• Information shown:
##########

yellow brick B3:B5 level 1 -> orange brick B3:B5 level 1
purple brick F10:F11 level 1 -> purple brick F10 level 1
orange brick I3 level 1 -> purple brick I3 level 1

##########

• Action item: Answer with a single number: the count of lines above that contain the string "orange".

• Solution below: 2